→ Instructions for the task
Look through the records and copy every line in which "none" appears.

==== The data ====

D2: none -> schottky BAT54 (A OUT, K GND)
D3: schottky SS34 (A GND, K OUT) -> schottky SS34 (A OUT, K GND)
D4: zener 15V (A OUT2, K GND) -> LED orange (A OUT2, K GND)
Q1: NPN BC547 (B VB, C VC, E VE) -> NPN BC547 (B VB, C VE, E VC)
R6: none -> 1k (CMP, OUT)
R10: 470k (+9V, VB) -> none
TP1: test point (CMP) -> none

====
==== The data ====

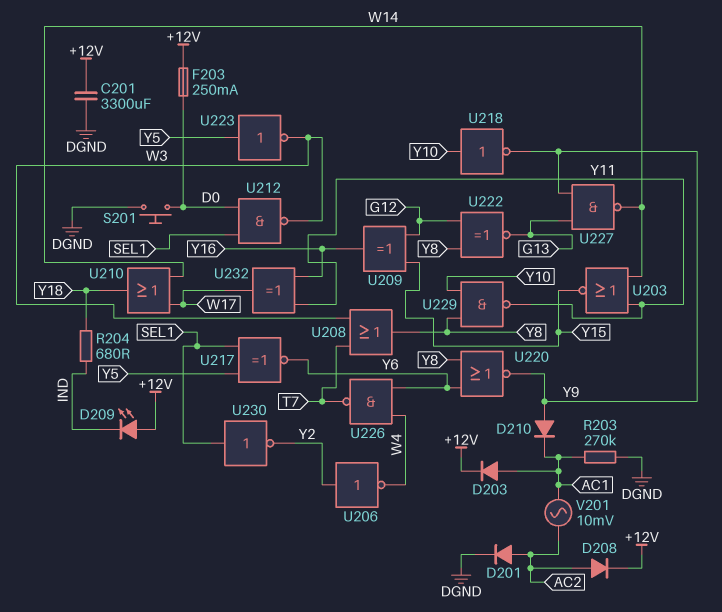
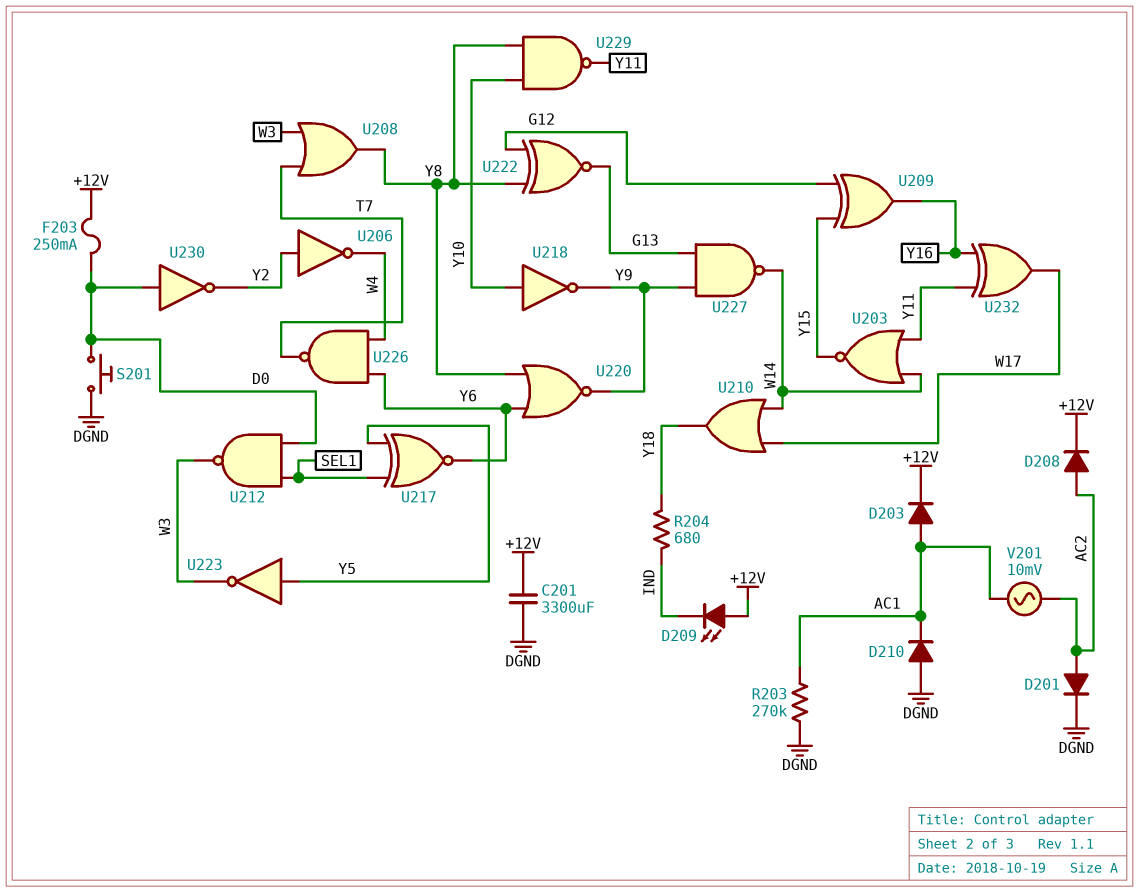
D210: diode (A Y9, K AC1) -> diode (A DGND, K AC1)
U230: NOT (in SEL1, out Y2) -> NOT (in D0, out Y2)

====

→ Answer for this exercise
D2: none -> schottky BAT54 (A OUT, K GND)
R6: none -> 1k (CMP, OUT)
R10: 470k (+9V, VB) -> none
TP1: test point (CMP) -> none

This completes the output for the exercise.